Source material:
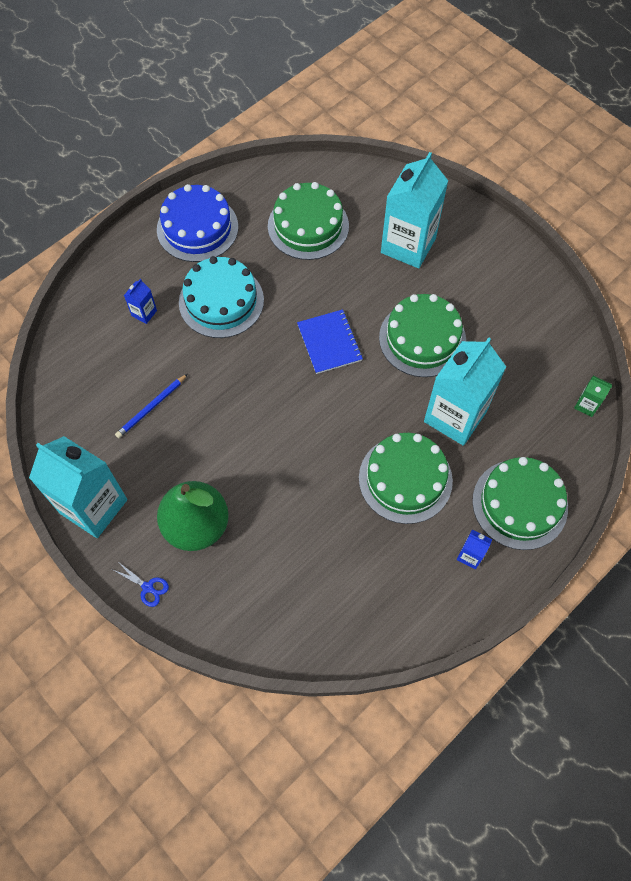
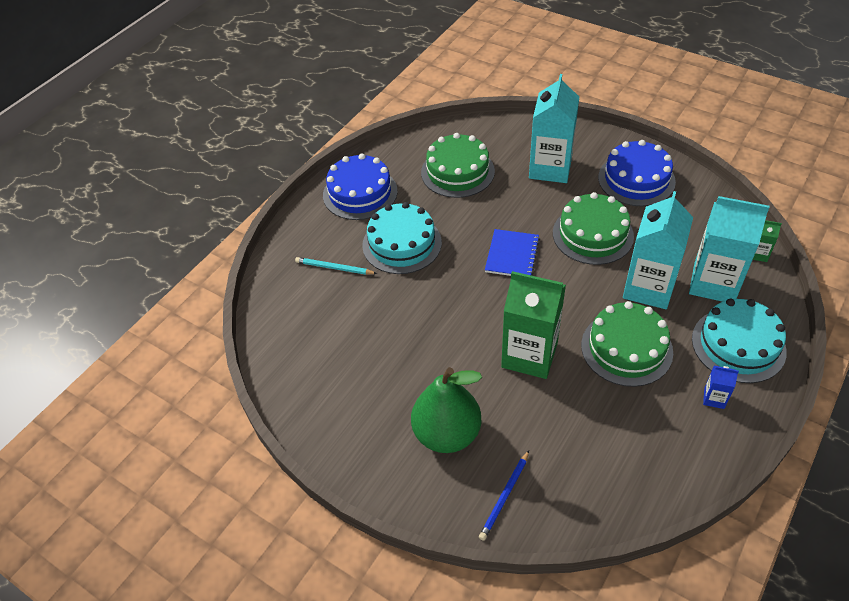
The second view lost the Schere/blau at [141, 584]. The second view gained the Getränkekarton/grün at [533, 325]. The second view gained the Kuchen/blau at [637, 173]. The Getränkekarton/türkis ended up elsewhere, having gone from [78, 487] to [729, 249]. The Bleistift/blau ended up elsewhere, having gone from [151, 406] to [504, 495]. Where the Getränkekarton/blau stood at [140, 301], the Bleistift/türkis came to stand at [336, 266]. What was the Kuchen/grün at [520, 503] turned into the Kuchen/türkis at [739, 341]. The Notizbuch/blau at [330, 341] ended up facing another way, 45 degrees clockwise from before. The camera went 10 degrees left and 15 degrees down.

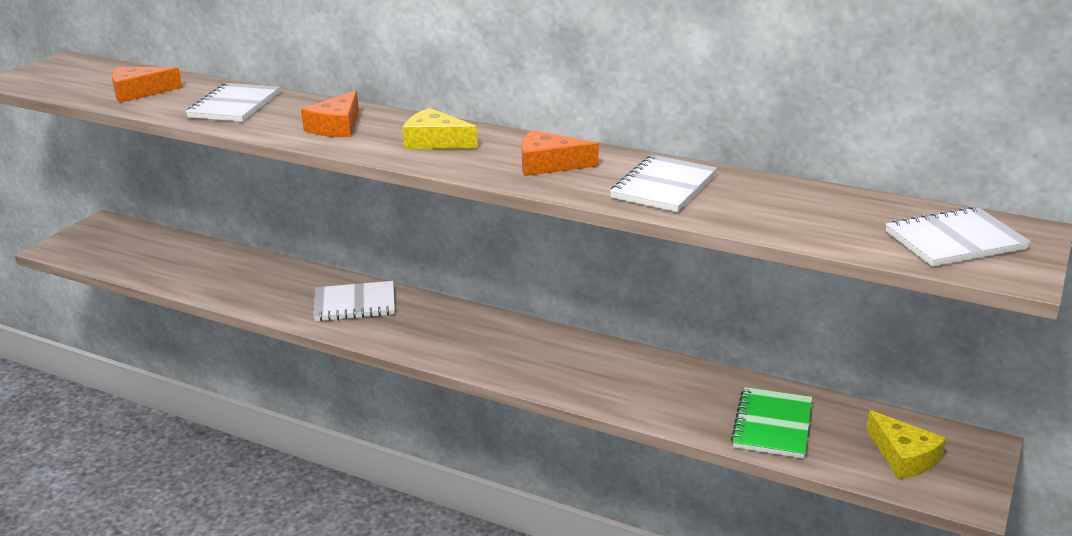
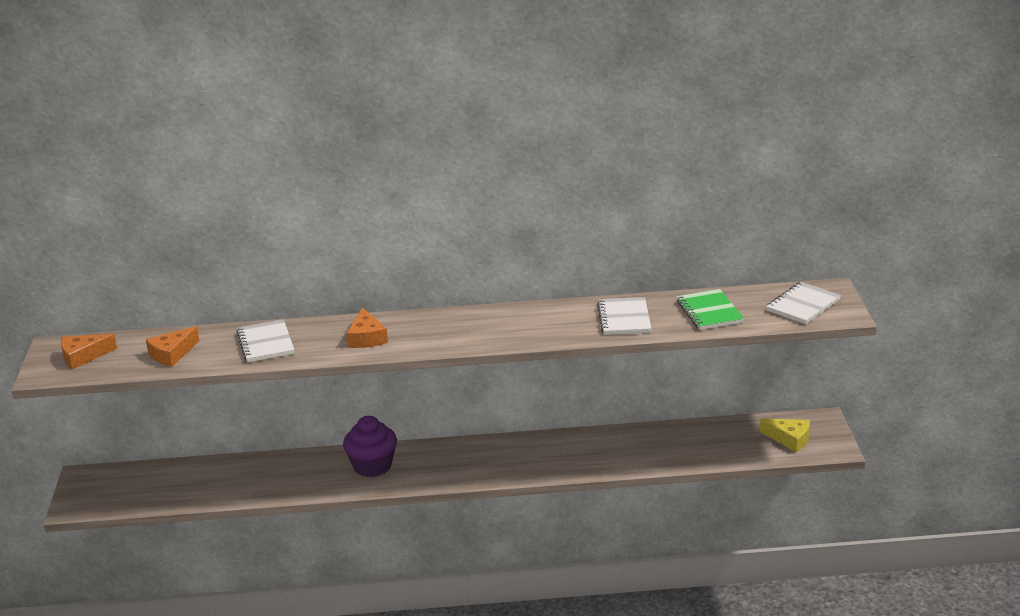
The second view lost the Käse/gelb at [440, 128]. The Käse/orange ended up elsewhere, having gone from [560, 153] to [89, 352]. The Notizbuch/grün ended up elsewhere, having gone from [771, 422] to [710, 309]. Where the Notizbuch/weiß stood at [354, 301], the Muffin/lila came to stand at [370, 446]. The camera went 30 degrees left and 0 degrees up.

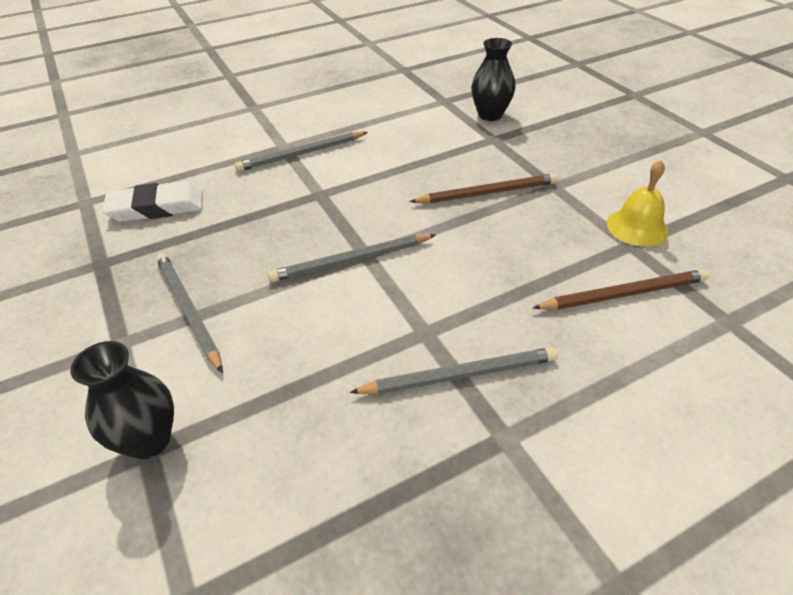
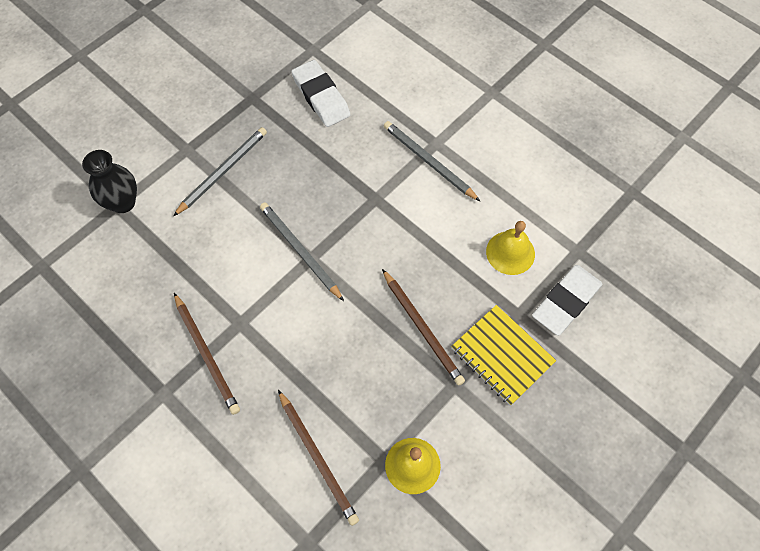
The second view gained the Notizbuch/gelb at [503, 355]. The second view gained the Glocke/gelb at [510, 248]. Where the Vase/schwarz stood at [493, 79], the Radiergummi/weiß came to stand at [567, 300]. What was the Bleistift/grau at [454, 371] turned into the Bleistift/braun at [207, 354]. The camera went 70 degrees right and 20 degrees up.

Work instruction: Write the lines above out again exactly, without any of their pictures.

Exercise response:
The second view lost the Schere/blau at [141, 584]. The second view gained the Getränkekarton/grün at [533, 325]. The second view gained the Kuchen/blau at [637, 173]. The Getränkekarton/türkis ended up elsewhere, having gone from [78, 487] to [729, 249]. The Bleistift/blau ended up elsewhere, having gone from [151, 406] to [504, 495]. Where the Getränkekarton/blau stood at [140, 301], the Bleistift/türkis came to stand at [336, 266]. What was the Kuchen/grün at [520, 503] turned into the Kuchen/türkis at [739, 341]. The Notizbuch/blau at [330, 341] ended up facing another way, 45 degrees clockwise from before. The camera went 10 degrees left and 15 degrees down.

The second view lost the Käse/gelb at [440, 128]. The Käse/orange ended up elsewhere, having gone from [560, 153] to [89, 352]. The Notizbuch/grün ended up elsewhere, having gone from [771, 422] to [710, 309]. Where the Notizbuch/weiß stood at [354, 301], the Muffin/lila came to stand at [370, 446]. The camera went 30 degrees left and 0 degrees up.

The second view gained the Notizbuch/gelb at [503, 355]. The second view gained the Glocke/gelb at [510, 248]. Where the Vase/schwarz stood at [493, 79], the Radiergummi/weiß came to stand at [567, 300]. What was the Bleistift/grau at [454, 371] turned into the Bleistift/braun at [207, 354]. The camera went 70 degrees right and 20 degrees up.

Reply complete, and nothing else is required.